* **Exercise directions**: Repeat exactly, and only, the lines from the line containing "R15: 10k (n8, n19) -> none" through the last line of the records below, including both.

(Available data begins)

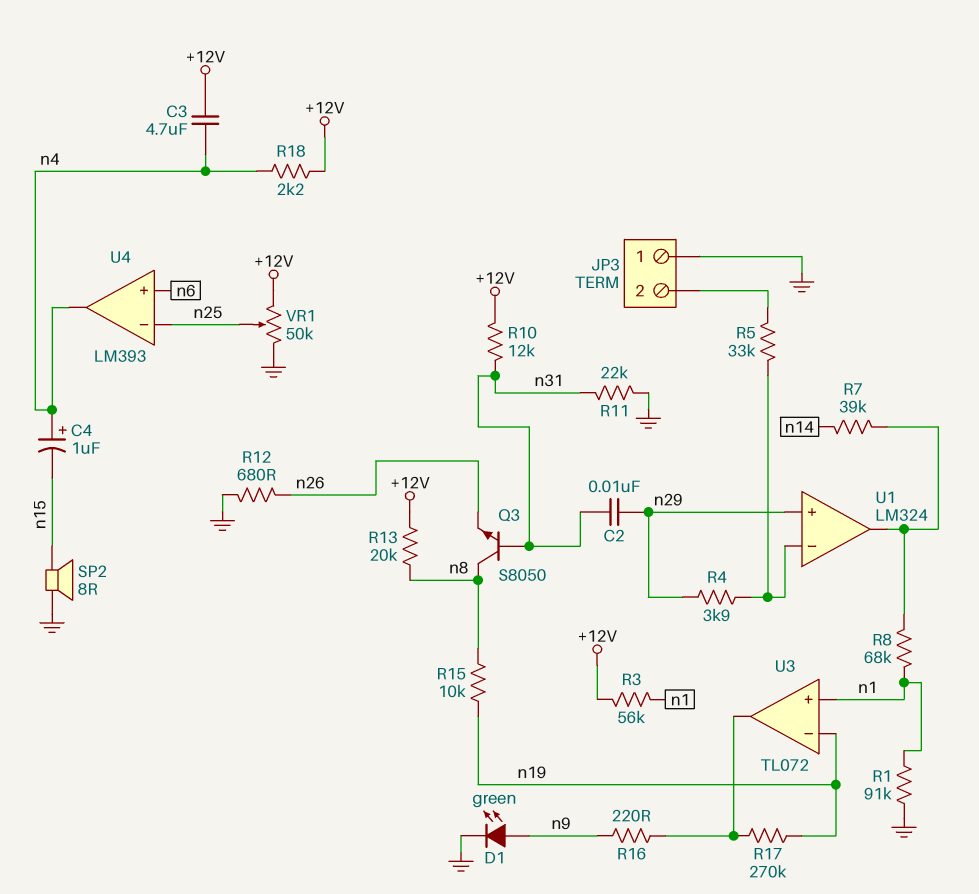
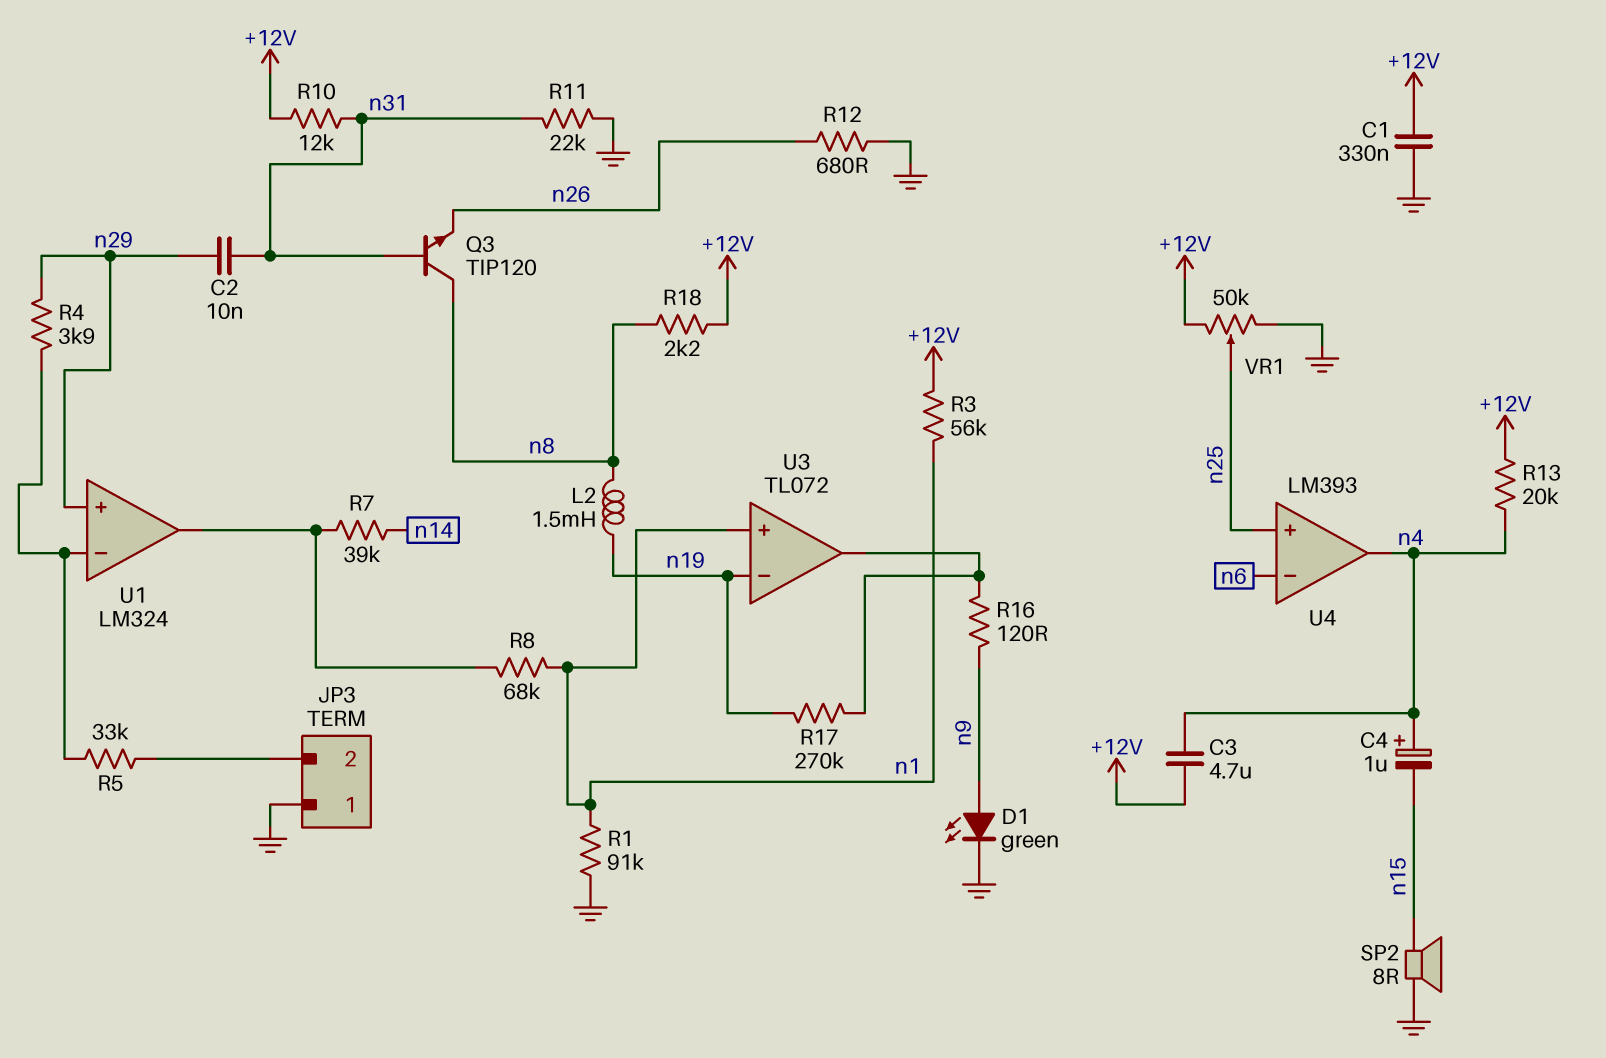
C1: none -> 330nF (+12V, GND)
L2: none -> 1.5mH (n8, n19)
Q3: NPN S8050 (B n31, C n8, E n26) -> NPN TIP120 (B n31, C n8, E n26)
R13: 20k (+12V, n8) -> 20k (+12V, n4)
R15: 10k (n8, n19) -> none
R16: 220 (U3/out, n9) -> 120 (U3/out, n9)
R18: 2.2k (+12V, n4) -> 2.2k (+12V, n8)
U4 pin in+: n6 -> n25
U4 pin in-: n25 -> n6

(Available data ends)

* **The completed task**:
R15: 10k (n8, n19) -> none
R16: 220 (U3/out, n9) -> 120 (U3/out, n9)
R18: 2.2k (+12V, n4) -> 2.2k (+12V, n8)
U4 pin in+: n6 -> n25
U4 pin in-: n25 -> n6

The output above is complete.